PROMPT:
Reproduction of part of the material below, pictures omitted: copy exactly, and only, the lines starting with the one with "Someone repainted the red_navozen" and going on through the one with "Someone carried the purple_navonek".

INFORMATION GIVEN:
• • •
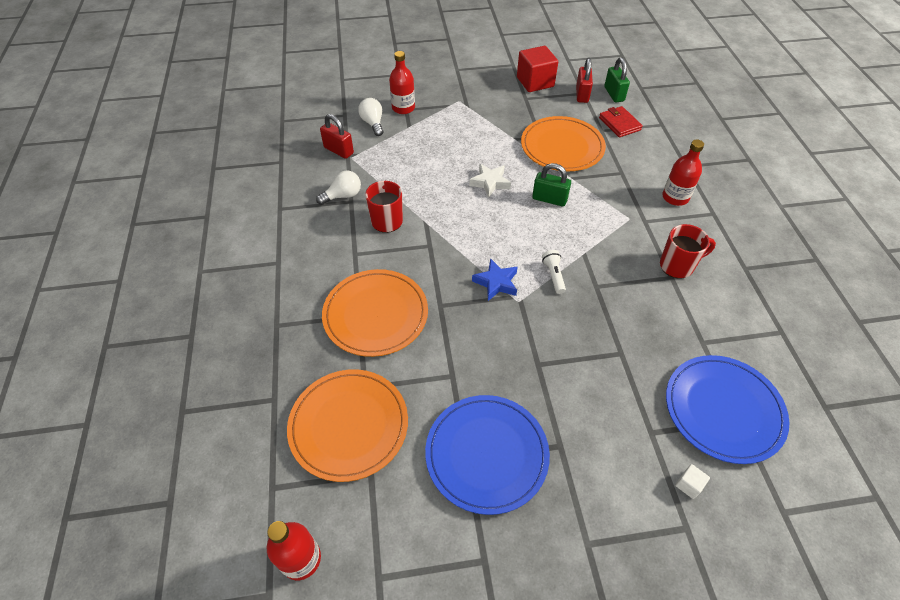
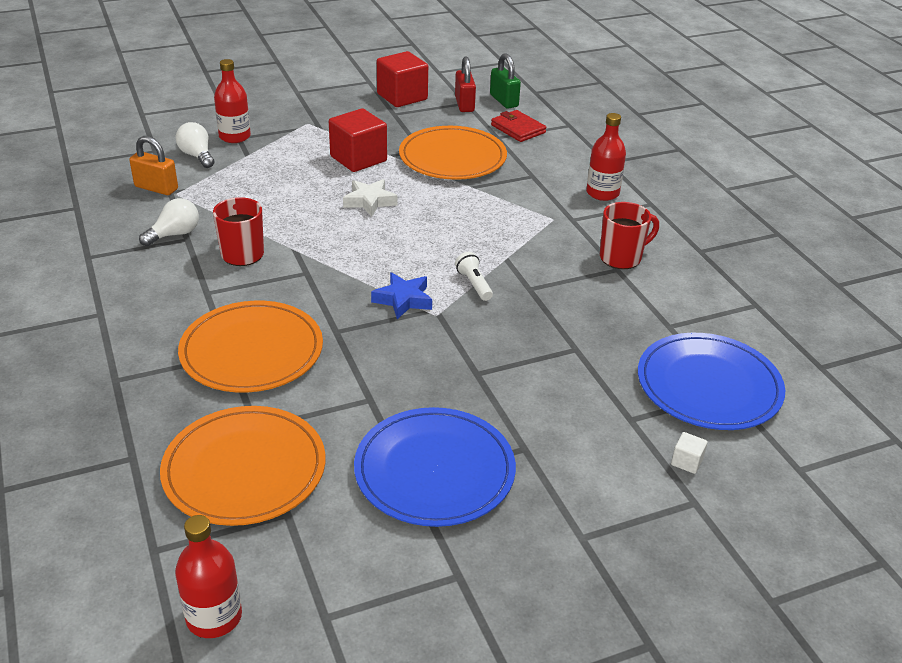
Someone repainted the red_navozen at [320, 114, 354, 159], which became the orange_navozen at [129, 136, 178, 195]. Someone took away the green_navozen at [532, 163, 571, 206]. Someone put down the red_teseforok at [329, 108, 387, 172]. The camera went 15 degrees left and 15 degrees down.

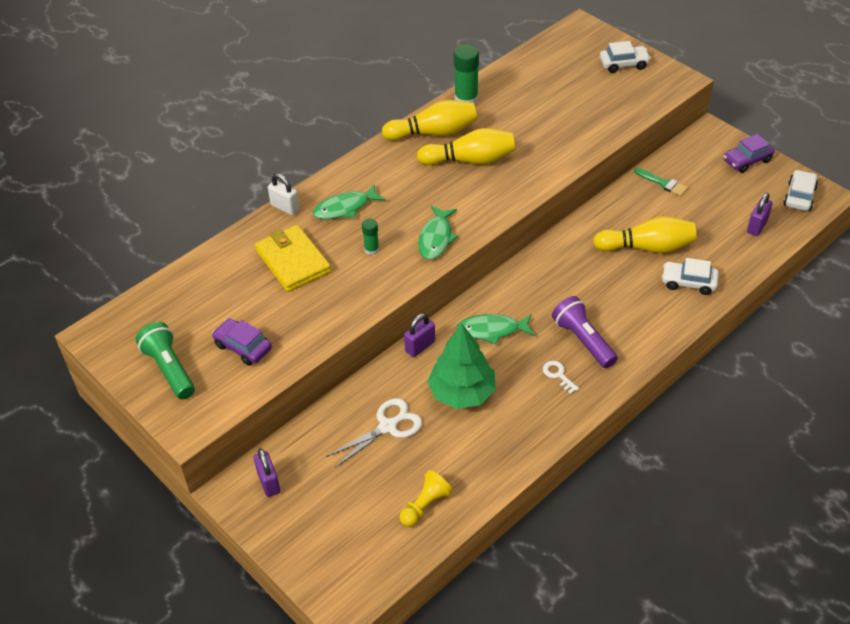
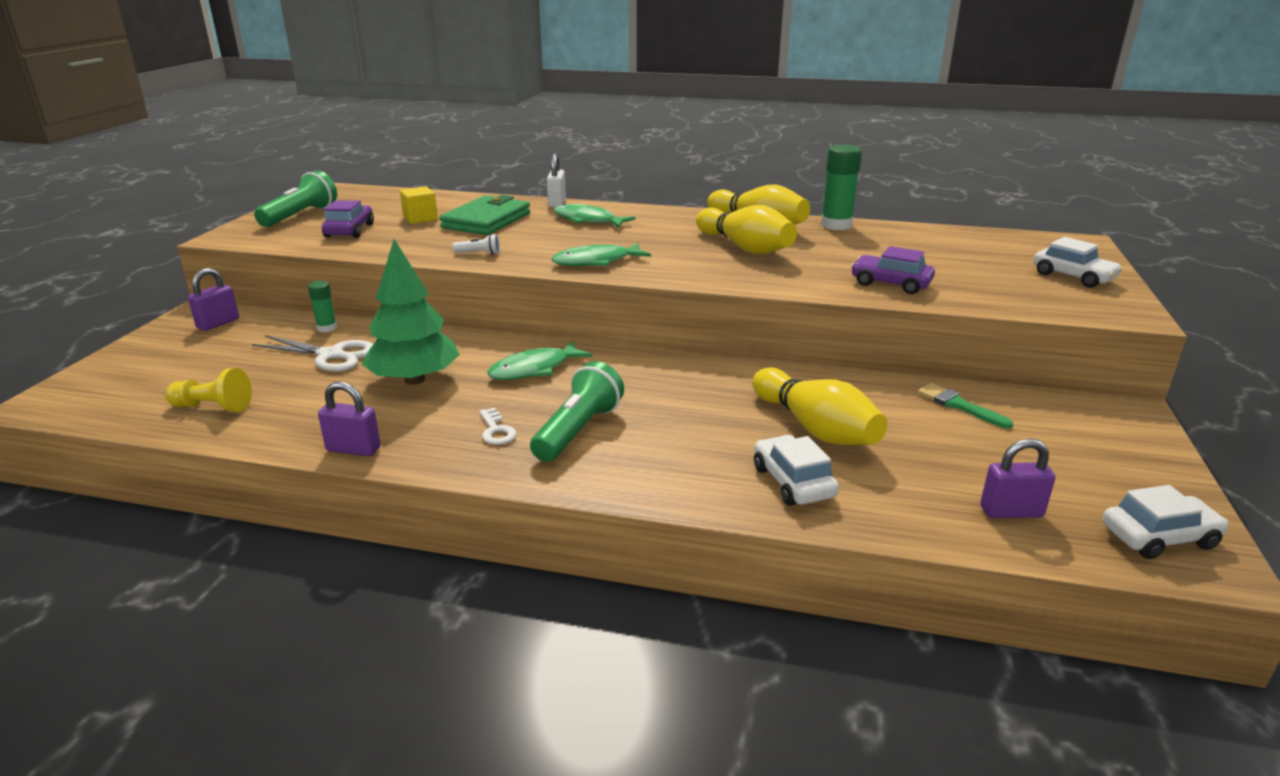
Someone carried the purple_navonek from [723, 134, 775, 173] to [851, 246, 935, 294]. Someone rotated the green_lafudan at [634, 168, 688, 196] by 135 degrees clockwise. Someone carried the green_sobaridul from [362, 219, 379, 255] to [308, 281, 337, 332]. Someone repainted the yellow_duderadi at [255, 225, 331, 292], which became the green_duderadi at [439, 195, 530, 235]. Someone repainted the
• • •
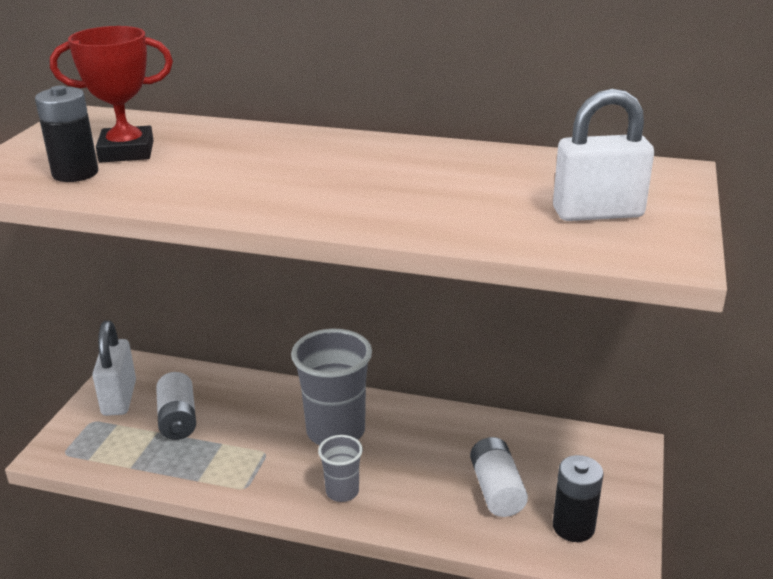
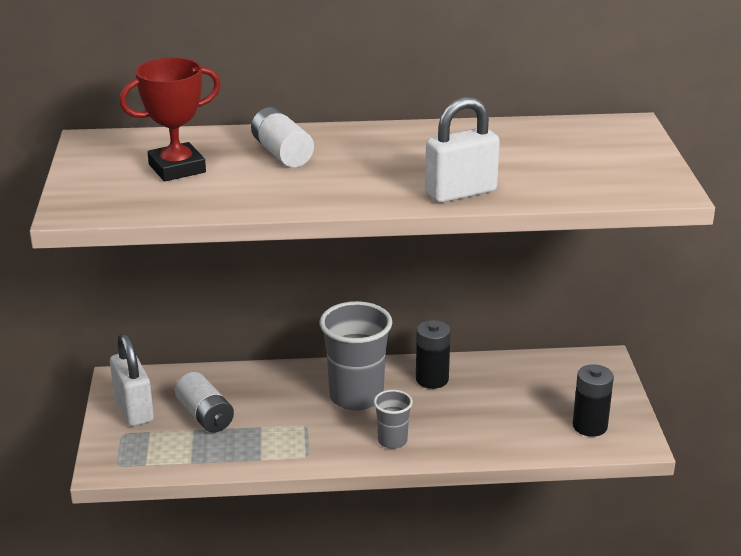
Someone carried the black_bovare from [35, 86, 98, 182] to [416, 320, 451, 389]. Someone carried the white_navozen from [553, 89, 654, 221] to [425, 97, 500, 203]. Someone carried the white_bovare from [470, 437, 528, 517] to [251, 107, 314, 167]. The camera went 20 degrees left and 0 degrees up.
• • •
SOLUTION:
Someone repainted the red_navozen at [320, 114, 354, 159], which became the orange_navozen at [129, 136, 178, 195]. Someone took away the green_navozen at [532, 163, 571, 206]. Someone put down the red_teseforok at [329, 108, 387, 172]. The camera went 15 degrees left and 15 degrees down.

Someone carried the purple_navonek from [723, 134, 775, 173] to [851, 246, 935, 294]. Someone rotated the green_lafudan at [634, 168, 688, 196] by 135 degrees clockwise. Someone carried the green_sobaridul from [362, 219, 379, 255] to [308, 281, 337, 332]. Someone repainted the yellow_duderadi at [255, 225, 331, 292], which became the green_duderadi at [439, 195, 530, 235]. Someone repainted the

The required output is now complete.